Problem: Please write out the lines again, starting at the line that has "Hanne (177, 184)" and ending with the last line. Add 67 to each coordinate in the answers and leave everything else unchanged.

################

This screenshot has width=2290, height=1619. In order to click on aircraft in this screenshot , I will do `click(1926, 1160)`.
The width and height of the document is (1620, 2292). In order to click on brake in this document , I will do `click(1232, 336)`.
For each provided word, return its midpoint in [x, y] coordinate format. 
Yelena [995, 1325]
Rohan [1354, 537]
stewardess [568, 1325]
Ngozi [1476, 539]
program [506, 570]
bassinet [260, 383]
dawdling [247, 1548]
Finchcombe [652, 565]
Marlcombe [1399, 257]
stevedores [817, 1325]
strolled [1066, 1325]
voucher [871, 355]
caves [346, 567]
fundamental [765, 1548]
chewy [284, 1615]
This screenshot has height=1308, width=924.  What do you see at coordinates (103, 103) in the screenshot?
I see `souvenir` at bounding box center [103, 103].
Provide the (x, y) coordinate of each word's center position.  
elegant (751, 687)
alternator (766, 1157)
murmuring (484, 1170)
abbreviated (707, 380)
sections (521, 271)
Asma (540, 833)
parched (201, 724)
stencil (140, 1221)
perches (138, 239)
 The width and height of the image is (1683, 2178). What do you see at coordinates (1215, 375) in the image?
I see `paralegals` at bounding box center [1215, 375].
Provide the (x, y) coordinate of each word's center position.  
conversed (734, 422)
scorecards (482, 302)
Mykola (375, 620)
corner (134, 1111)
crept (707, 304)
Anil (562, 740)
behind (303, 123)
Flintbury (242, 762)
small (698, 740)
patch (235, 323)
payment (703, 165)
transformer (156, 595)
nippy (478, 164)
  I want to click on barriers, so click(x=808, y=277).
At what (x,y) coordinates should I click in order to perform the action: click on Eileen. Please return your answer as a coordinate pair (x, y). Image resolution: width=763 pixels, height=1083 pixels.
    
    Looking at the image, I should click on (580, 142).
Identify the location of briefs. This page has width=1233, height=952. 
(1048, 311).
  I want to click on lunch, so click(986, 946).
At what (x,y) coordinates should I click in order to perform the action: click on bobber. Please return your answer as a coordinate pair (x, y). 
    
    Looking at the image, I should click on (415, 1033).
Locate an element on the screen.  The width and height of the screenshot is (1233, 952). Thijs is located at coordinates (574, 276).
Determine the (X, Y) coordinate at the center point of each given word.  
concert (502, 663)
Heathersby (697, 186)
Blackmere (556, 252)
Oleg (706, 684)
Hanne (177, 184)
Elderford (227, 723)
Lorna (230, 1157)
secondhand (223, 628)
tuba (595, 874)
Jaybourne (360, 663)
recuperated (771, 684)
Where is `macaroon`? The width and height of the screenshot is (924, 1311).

################

Task answer:
Hanne (244, 251)
Elderford (294, 790)
Lorna (297, 1224)
secondhand (290, 695)
tuba (662, 941)
Jaybourne (427, 730)
recuperated (838, 751)
Where is `macaroon`? The width and height of the screenshot is (924, 1311).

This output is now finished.